Where the records hold the string "pink", show the whole line it sits on.

------

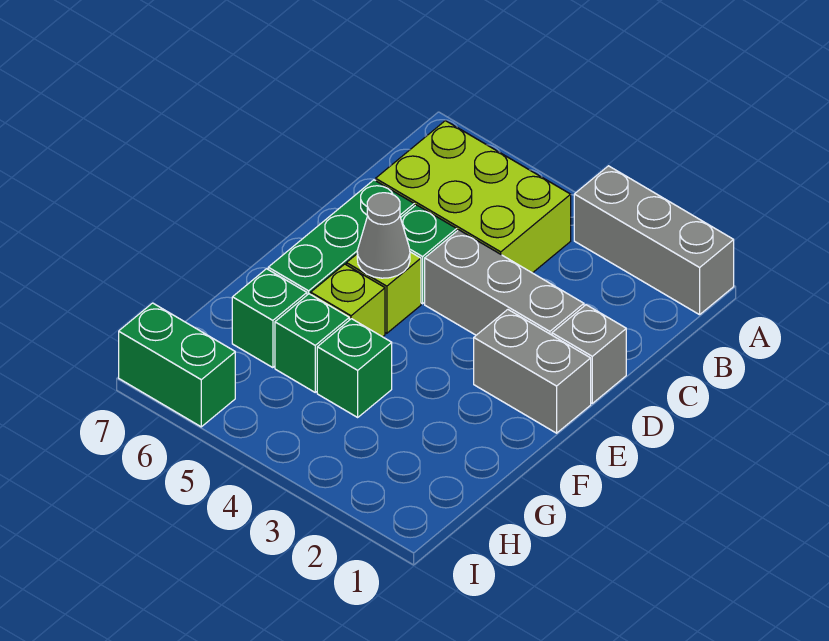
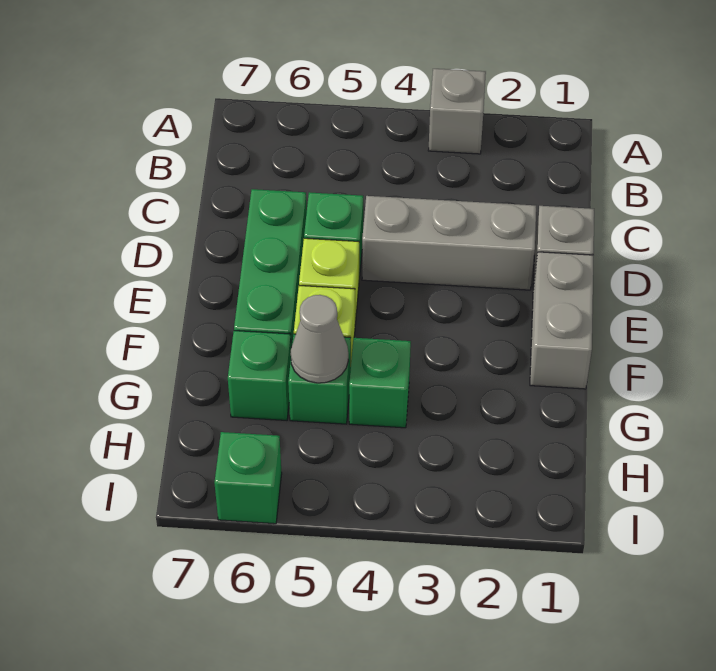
grey brick A1:A3 level 1 -> grey brick A3 level 1
lime brick B4:C6 level 1 -> none
grey brick E1:E2 level 1 -> grey brick E1:F1 level 1
grey cone E5 level 2 -> grey cone G5 level 2
green brick I6:I7 level 1 -> green brick I6 level 1

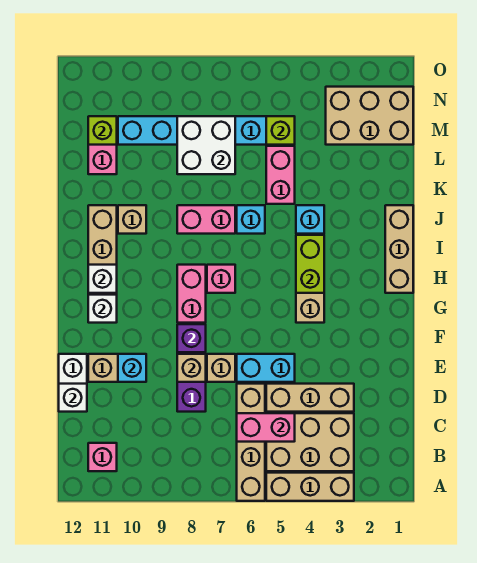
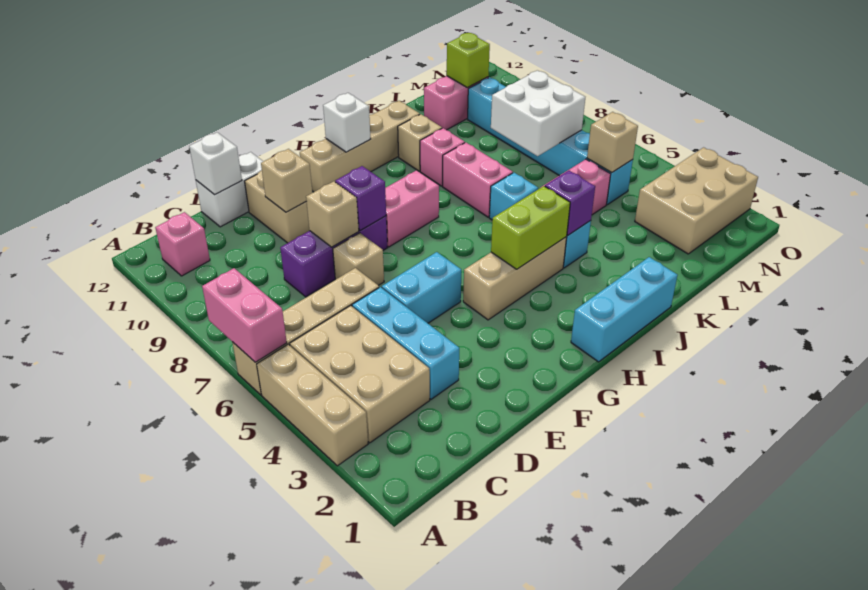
pink brick C5:C6 level 2 -> pink brick A6:A7 level 2
tan brick D3:D5 level 1 -> cyan brick D3:D5 level 1
cyan brick E5:E6 level 1 -> cyan brick E5:F5 level 1
cyan brick E10 level 2 -> tan brick E10 level 2
white brick G11 level 2 -> none
tan brick H1:J1 level 1 -> cyan brick H1:J1 level 1
pink brick H7 level 1 -> pink brick J9 level 1
none -> purple brick J4 level 2
tan brick M1:N3 level 1 -> tan brick M2:O3 level 1
lime brick M5 level 2 -> tan brick M5 level 2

------

• _Result below_
pink brick C5:C6 level 2 -> pink brick A6:A7 level 2
pink brick H7 level 1 -> pink brick J9 level 1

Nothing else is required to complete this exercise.